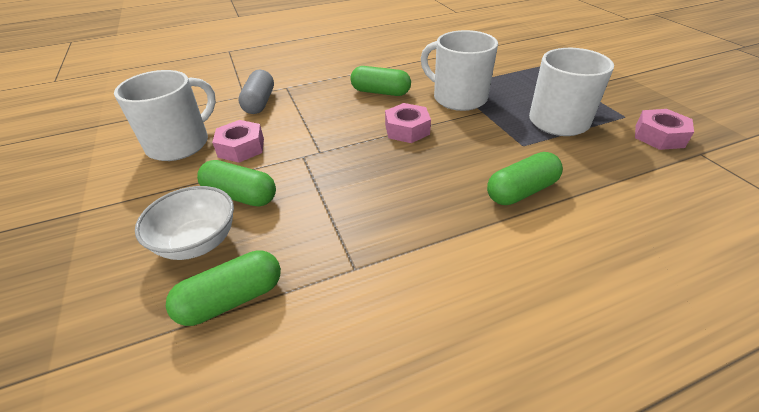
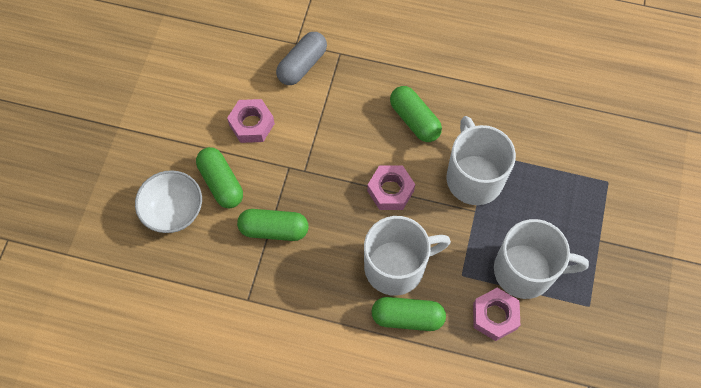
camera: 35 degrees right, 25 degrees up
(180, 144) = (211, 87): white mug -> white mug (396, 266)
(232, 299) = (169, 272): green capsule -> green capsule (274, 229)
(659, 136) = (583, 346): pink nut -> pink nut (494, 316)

= Instructions for the task =
Write out the listing above exactly as it stands, pictures excluded.

= Finished exercise =
camera: 35 degrees right, 25 degrees up
(180, 144) = (211, 87): white mug -> white mug (396, 266)
(232, 299) = (169, 272): green capsule -> green capsule (274, 229)
(659, 136) = (583, 346): pink nut -> pink nut (494, 316)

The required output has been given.